Aim of the task: Apart from the images, reproduce all of the data word for word.

Given material:
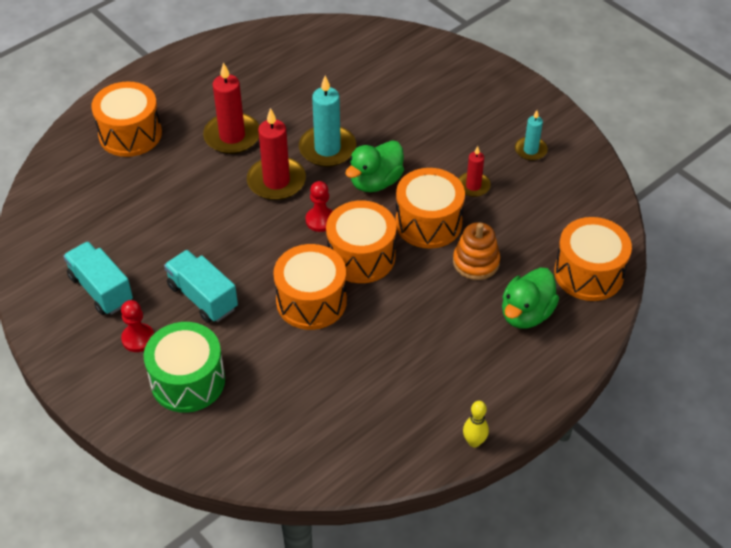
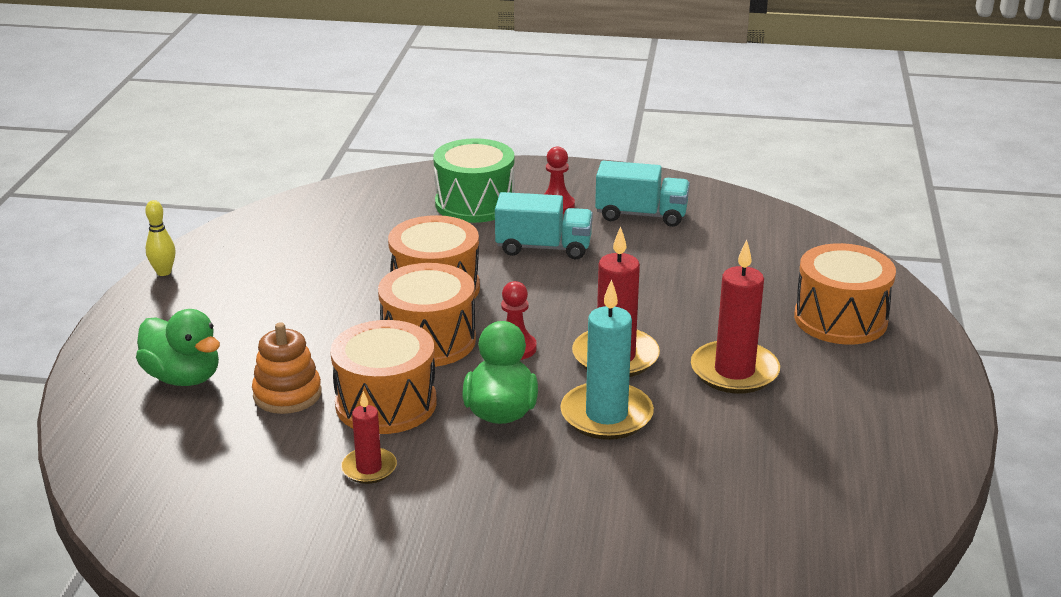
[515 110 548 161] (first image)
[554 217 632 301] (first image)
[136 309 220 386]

Written response:
[515 110 548 161] (first image)
[554 217 632 301] (first image)
[136 309 220 386]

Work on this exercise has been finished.